→ What to work on: With the pictures omitted, repeat exactly the lines below starting with the line that has "none -> blue 1x1 brick [284,226,324,279]" and going on through the line that has "none -> yellow 1x1 cone [361,80,391,125]".

→ Data shown:
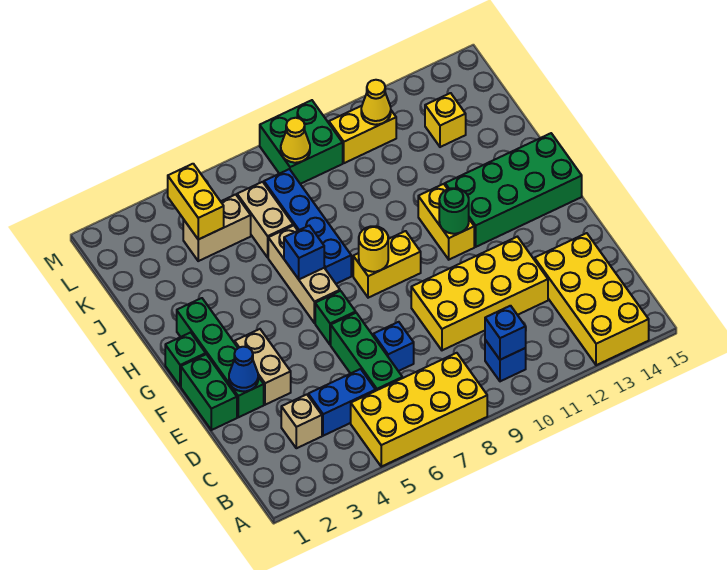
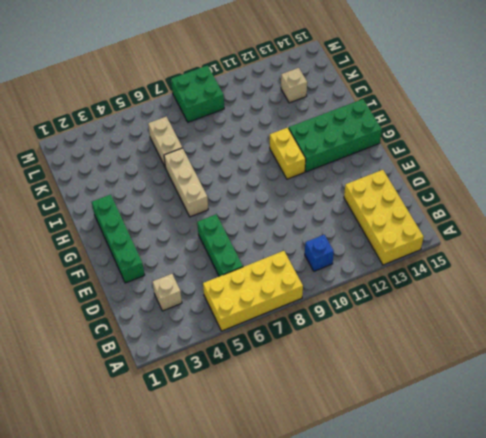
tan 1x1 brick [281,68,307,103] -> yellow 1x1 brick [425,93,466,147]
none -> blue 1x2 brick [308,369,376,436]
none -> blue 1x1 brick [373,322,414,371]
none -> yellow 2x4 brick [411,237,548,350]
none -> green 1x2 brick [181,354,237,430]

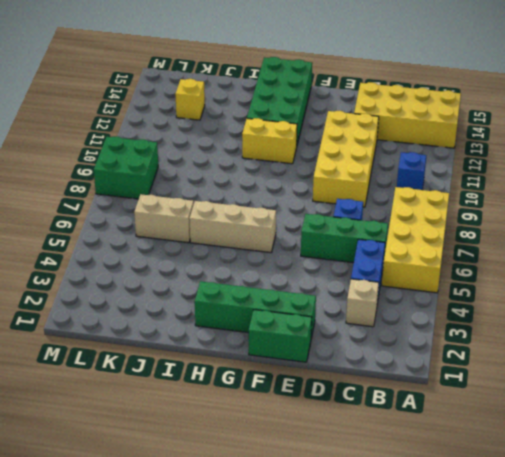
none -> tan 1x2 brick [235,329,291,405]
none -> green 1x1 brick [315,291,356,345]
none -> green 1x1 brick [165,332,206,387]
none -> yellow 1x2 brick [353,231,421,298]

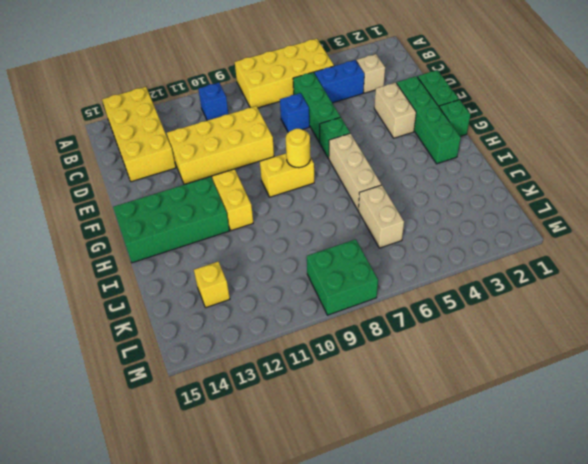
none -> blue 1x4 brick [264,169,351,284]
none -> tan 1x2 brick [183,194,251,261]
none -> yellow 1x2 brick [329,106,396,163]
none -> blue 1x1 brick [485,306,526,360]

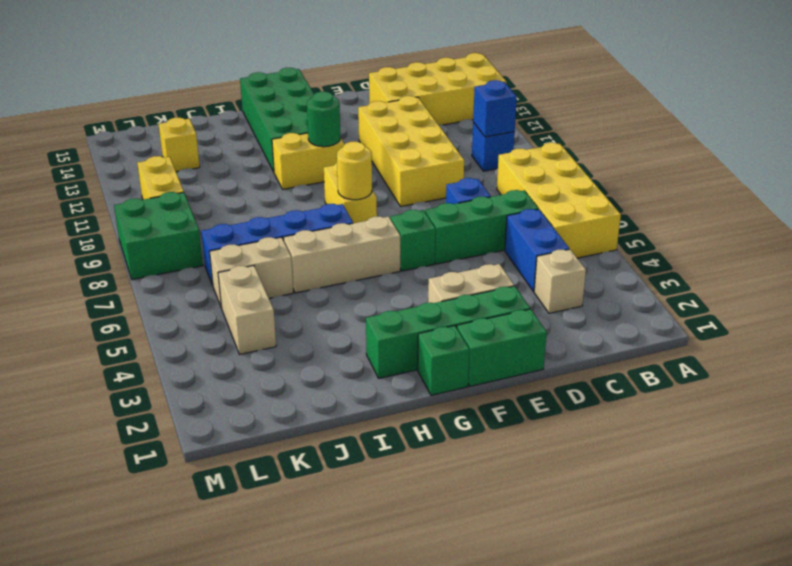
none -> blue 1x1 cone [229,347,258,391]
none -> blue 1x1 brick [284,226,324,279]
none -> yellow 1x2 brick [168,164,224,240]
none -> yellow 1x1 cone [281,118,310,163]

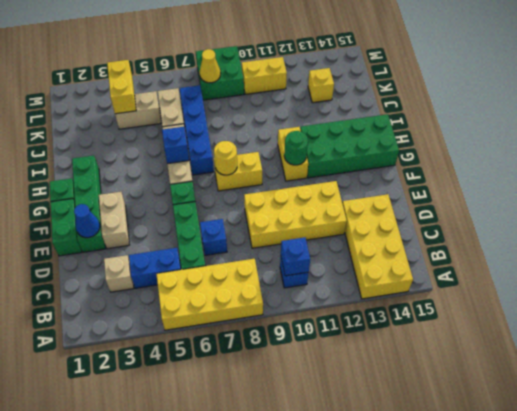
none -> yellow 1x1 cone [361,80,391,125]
...
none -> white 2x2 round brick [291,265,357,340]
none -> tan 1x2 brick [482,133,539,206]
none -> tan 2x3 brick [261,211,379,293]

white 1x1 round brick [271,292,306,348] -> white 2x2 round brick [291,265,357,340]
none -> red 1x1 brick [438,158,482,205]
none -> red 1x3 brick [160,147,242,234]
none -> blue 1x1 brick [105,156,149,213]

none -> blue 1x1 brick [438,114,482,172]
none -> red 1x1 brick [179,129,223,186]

→ Solution for this task:
none -> blue 1x1 brick [284,226,324,279]
none -> yellow 1x2 brick [168,164,224,240]
none -> yellow 1x1 cone [281,118,310,163]

none -> yellow 1x1 cone [361,80,391,125]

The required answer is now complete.